Could you filter the data below down to the lines that hold the word "white"?

Scene difference descriptions:
-- Opening Marker --

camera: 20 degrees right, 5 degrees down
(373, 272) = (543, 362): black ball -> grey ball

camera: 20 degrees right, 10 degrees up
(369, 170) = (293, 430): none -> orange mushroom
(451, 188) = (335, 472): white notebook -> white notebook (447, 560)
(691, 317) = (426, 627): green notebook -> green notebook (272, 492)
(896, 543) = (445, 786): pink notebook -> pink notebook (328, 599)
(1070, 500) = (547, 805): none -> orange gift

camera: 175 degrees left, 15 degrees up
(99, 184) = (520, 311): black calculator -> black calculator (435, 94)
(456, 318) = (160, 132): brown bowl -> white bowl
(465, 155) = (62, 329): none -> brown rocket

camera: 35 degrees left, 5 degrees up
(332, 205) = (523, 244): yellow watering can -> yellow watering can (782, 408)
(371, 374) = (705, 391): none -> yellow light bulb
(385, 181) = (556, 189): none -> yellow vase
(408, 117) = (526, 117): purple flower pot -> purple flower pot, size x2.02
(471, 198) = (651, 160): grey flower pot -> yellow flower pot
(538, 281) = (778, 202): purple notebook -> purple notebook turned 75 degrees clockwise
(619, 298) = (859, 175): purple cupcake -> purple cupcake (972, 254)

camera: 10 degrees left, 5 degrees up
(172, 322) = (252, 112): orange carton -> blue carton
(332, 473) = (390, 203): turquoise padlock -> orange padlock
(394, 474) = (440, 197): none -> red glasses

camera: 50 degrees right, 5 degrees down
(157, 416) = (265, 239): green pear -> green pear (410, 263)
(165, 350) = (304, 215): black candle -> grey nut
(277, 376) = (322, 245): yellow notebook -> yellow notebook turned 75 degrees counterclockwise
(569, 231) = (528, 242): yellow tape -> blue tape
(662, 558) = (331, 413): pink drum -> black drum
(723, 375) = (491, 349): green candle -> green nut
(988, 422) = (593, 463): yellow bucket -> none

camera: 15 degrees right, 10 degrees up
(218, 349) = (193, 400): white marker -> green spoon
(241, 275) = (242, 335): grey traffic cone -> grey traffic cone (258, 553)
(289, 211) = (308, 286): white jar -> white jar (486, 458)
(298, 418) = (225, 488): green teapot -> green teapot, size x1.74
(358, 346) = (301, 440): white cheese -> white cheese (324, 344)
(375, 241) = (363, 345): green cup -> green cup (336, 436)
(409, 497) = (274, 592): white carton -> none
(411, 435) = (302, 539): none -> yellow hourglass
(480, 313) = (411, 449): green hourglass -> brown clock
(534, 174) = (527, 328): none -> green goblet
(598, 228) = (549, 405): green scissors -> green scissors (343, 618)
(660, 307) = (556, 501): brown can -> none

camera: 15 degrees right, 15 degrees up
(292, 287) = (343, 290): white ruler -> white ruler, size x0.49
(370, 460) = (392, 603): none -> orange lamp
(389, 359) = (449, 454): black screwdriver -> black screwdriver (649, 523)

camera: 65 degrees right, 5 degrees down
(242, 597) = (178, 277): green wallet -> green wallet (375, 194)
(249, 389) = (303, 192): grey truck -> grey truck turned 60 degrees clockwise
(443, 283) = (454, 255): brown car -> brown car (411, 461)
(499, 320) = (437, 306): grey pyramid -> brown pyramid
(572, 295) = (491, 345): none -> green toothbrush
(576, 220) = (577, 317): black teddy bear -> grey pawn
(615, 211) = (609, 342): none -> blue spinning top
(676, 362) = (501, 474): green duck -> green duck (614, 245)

-- Closing Marker --

Your response:
(451, 188) = (335, 472): white notebook -> white notebook (447, 560)
(456, 318) = (160, 132): brown bowl -> white bowl
(218, 349) = (193, 400): white marker -> green spoon
(289, 211) = (308, 286): white jar -> white jar (486, 458)
(358, 346) = (301, 440): white cheese -> white cheese (324, 344)
(409, 497) = (274, 592): white carton -> none
(292, 287) = (343, 290): white ruler -> white ruler, size x0.49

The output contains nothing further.